Given instruction
Please type out every entry below word for word, leaving out the pictures.

Data supplied
--- Start ---

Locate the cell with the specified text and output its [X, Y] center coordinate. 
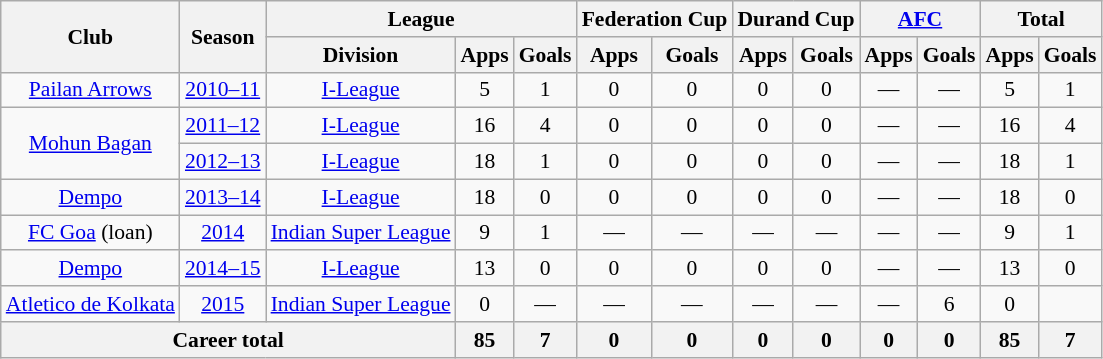
League [422, 19]
Career total [228, 340]
2010–11 [223, 90]
2013–14 [223, 197]
2014 [223, 233]
2014–15 [223, 269]
Federation Cup [655, 19]
Club [90, 36]
Pailan Arrows [90, 90]
Total [1042, 19]
2012–13 [223, 162]
Division [361, 55]
2011–12 [223, 126]
FC Goa (loan) [90, 233]
6 [950, 304]
Mohun Bagan [90, 144]
Atletico de Kolkata [90, 304]
2015 [223, 304]
Season [223, 36]
Durand Cup [796, 19]
AFC [920, 19]
Capture the cell that displays the provided text and extract its [x, y] central coordinate. 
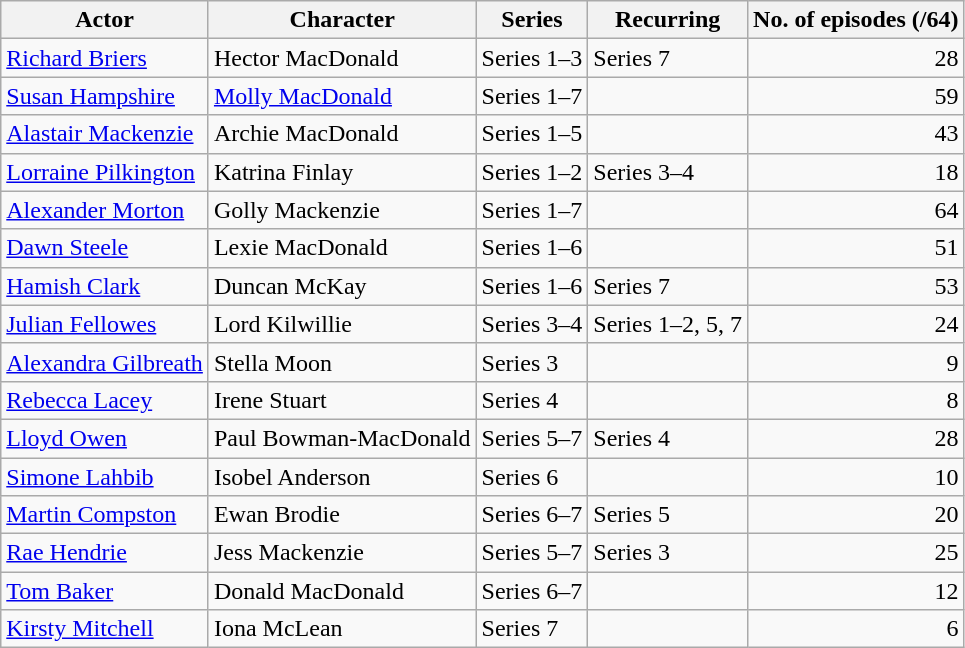
10 [856, 477]
Irene Stuart [342, 400]
Alexander Morton [105, 210]
43 [856, 134]
Ewan Brodie [342, 515]
Alexandra Gilbreath [105, 362]
Kirsty Mitchell [105, 629]
Isobel Anderson [342, 477]
Series [532, 20]
Series 1–2 [532, 172]
Hamish Clark [105, 286]
Rae Hendrie [105, 553]
64 [856, 210]
24 [856, 324]
Lorraine Pilkington [105, 172]
Paul Bowman-MacDonald [342, 438]
Lord Kilwillie [342, 324]
18 [856, 172]
Dawn Steele [105, 248]
Series 1–3 [532, 58]
Susan Hampshire [105, 96]
Richard Briers [105, 58]
Lexie MacDonald [342, 248]
Simone Lahbib [105, 477]
Donald MacDonald [342, 591]
8 [856, 400]
Series 1–2, 5, 7 [668, 324]
Hector MacDonald [342, 58]
Recurring [668, 20]
Iona McLean [342, 629]
6 [856, 629]
Character [342, 20]
Molly MacDonald [342, 96]
53 [856, 286]
9 [856, 362]
Series 5 [668, 515]
51 [856, 248]
25 [856, 553]
Katrina Finlay [342, 172]
Martin Compston [105, 515]
Series 6 [532, 477]
Golly Mackenzie [342, 210]
12 [856, 591]
Stella Moon [342, 362]
No. of episodes (/64) [856, 20]
Lloyd Owen [105, 438]
20 [856, 515]
Series 1–5 [532, 134]
Julian Fellowes [105, 324]
Actor [105, 20]
Rebecca Lacey [105, 400]
Tom Baker [105, 591]
Archie MacDonald [342, 134]
59 [856, 96]
Alastair Mackenzie [105, 134]
Jess Mackenzie [342, 553]
Duncan McKay [342, 286]
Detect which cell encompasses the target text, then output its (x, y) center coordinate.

--- End ---

Full answer
Locate the cell with the specified text and output its [X, Y] center coordinate. 
League [422, 19]
Career total [228, 340]
2010–11 [223, 90]
2013–14 [223, 197]
2014 [223, 233]
2014–15 [223, 269]
Federation Cup [655, 19]
Club [90, 36]
Pailan Arrows [90, 90]
Total [1042, 19]
2012–13 [223, 162]
Division [361, 55]
2011–12 [223, 126]
FC Goa (loan) [90, 233]
6 [950, 304]
Mohun Bagan [90, 144]
Atletico de Kolkata [90, 304]
2015 [223, 304]
Season [223, 36]
Durand Cup [796, 19]
AFC [920, 19]
Capture the cell that displays the provided text and extract its [x, y] central coordinate. 
10 [856, 477]
Irene Stuart [342, 400]
Alexander Morton [105, 210]
43 [856, 134]
Ewan Brodie [342, 515]
Alexandra Gilbreath [105, 362]
Kirsty Mitchell [105, 629]
Isobel Anderson [342, 477]
Series [532, 20]
Series 1–2 [532, 172]
Hamish Clark [105, 286]
Rae Hendrie [105, 553]
64 [856, 210]
24 [856, 324]
Lorraine Pilkington [105, 172]
Paul Bowman-MacDonald [342, 438]
Lord Kilwillie [342, 324]
18 [856, 172]
Dawn Steele [105, 248]
Series 1–3 [532, 58]
Susan Hampshire [105, 96]
Richard Briers [105, 58]
Lexie MacDonald [342, 248]
Simone Lahbib [105, 477]
Donald MacDonald [342, 591]
8 [856, 400]
Series 1–2, 5, 7 [668, 324]
Hector MacDonald [342, 58]
Recurring [668, 20]
Iona McLean [342, 629]
6 [856, 629]
Character [342, 20]
Molly MacDonald [342, 96]
53 [856, 286]
9 [856, 362]
Series 5 [668, 515]
51 [856, 248]
25 [856, 553]
Katrina Finlay [342, 172]
Martin Compston [105, 515]
Series 6 [532, 477]
Golly Mackenzie [342, 210]
12 [856, 591]
Stella Moon [342, 362]
No. of episodes (/64) [856, 20]
Lloyd Owen [105, 438]
20 [856, 515]
Series 1–5 [532, 134]
Julian Fellowes [105, 324]
Actor [105, 20]
Rebecca Lacey [105, 400]
Tom Baker [105, 591]
Archie MacDonald [342, 134]
59 [856, 96]
Alastair Mackenzie [105, 134]
Jess Mackenzie [342, 553]
Duncan McKay [342, 286]
Detect which cell encompasses the target text, then output its (x, y) center coordinate.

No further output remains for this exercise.